Stored entries
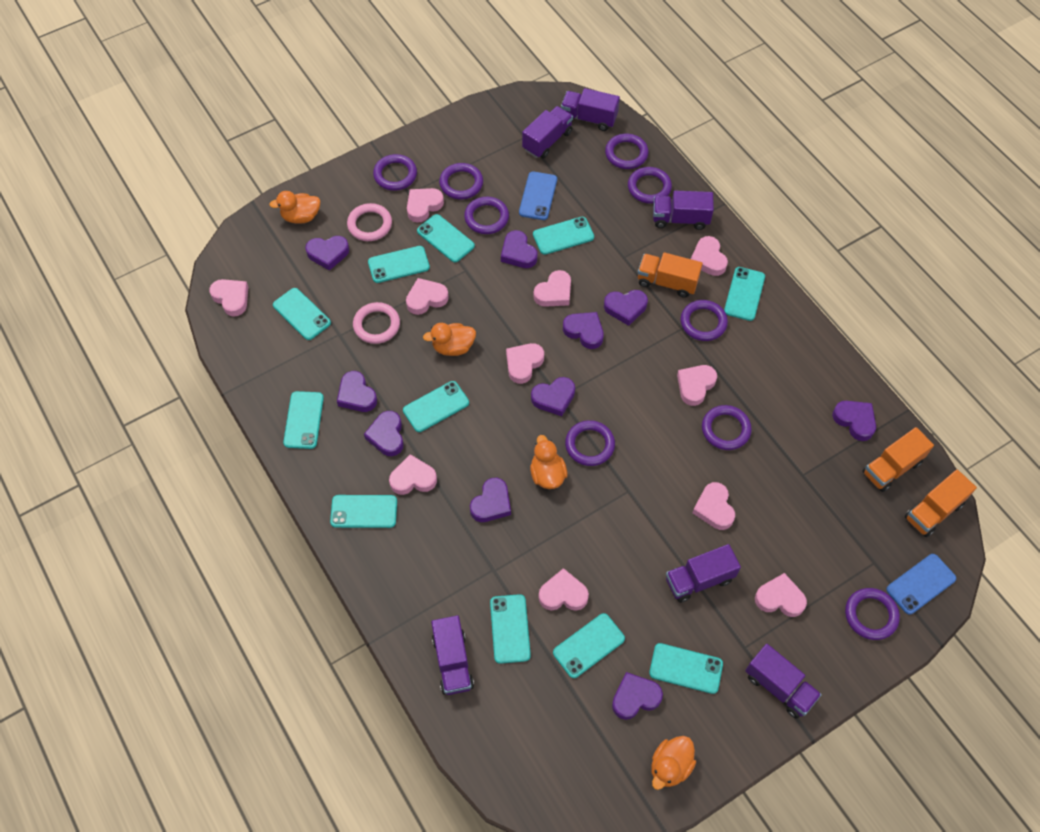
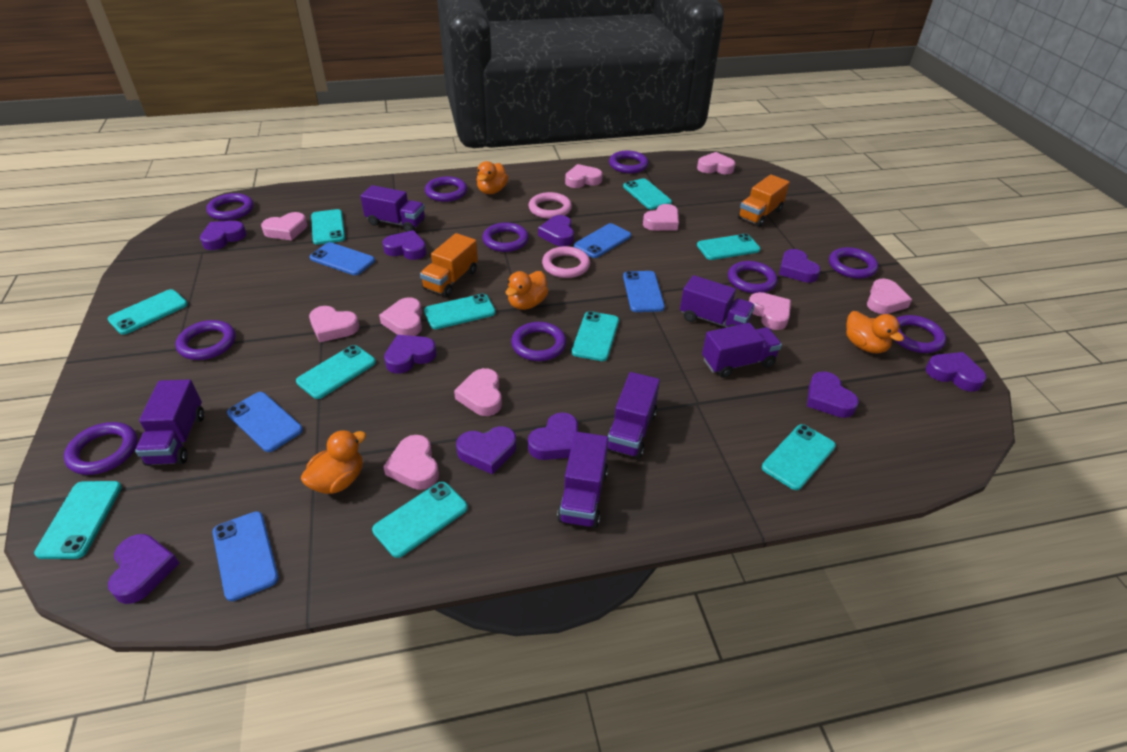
blue phone: [519,172,557,220] [886,554,956,615] = 2 -> [213,511,279,601] [227,392,303,452] [310,242,375,275] [574,223,631,258] [623,271,665,312] = 5
orange truck: [638,252,703,298] [863,427,934,492] [905,470,977,537] = 3 -> [420,233,478,297] [738,174,790,227] = 2
pink heart: [209,279,248,317] [389,454,437,495] [406,278,449,315] [407,188,444,223] [506,343,544,384] [534,270,571,307] [539,568,589,611] [677,365,717,406] [691,236,728,276] [692,482,735,530] [755,573,807,617] = 11 -> [261,212,307,241] [309,306,359,342] [379,297,422,336] [383,435,439,490] [454,368,502,416] [565,164,603,188] [643,204,679,231] [697,152,735,174] [749,292,791,330] [867,279,912,314] = 10
purple ring: [373,154,417,191] [439,163,483,199] [464,196,509,234] [565,420,615,466] [605,134,649,169] [628,167,672,204] [680,300,728,341] [702,405,752,450] [845,588,900,640] = 9 -> [64,422,138,475] [175,320,236,360] [206,193,253,221] [425,176,467,202] [482,222,529,252] [511,322,566,361] [609,151,648,173] [728,261,777,294] [829,247,878,279] [896,315,946,353] = 10
turquoise phone: [273,288,331,340] [283,391,324,449] [330,495,397,528] [368,246,430,283] [403,381,469,432] [417,214,475,262] [490,594,531,664] [533,217,594,255] [553,613,625,678] [649,643,723,694] [724,267,765,321] = 11 -> [34,481,122,559] [108,289,188,335] [296,345,376,399] [311,209,345,245] [372,482,468,558] [424,293,496,329] [572,311,619,361] [623,178,672,210] [697,234,761,260] [762,424,836,490] = 10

Work item
Start at the line containing "purple ring: [373,154,417,191]". Repeat it and each line after it, word for word, to the end of the records.

Answer space
purple ring: [373,154,417,191] [439,163,483,199] [464,196,509,234] [565,420,615,466] [605,134,649,169] [628,167,672,204] [680,300,728,341] [702,405,752,450] [845,588,900,640] = 9 -> [64,422,138,475] [175,320,236,360] [206,193,253,221] [425,176,467,202] [482,222,529,252] [511,322,566,361] [609,151,648,173] [728,261,777,294] [829,247,878,279] [896,315,946,353] = 10
turquoise phone: [273,288,331,340] [283,391,324,449] [330,495,397,528] [368,246,430,283] [403,381,469,432] [417,214,475,262] [490,594,531,664] [533,217,594,255] [553,613,625,678] [649,643,723,694] [724,267,765,321] = 11 -> [34,481,122,559] [108,289,188,335] [296,345,376,399] [311,209,345,245] [372,482,468,558] [424,293,496,329] [572,311,619,361] [623,178,672,210] [697,234,761,260] [762,424,836,490] = 10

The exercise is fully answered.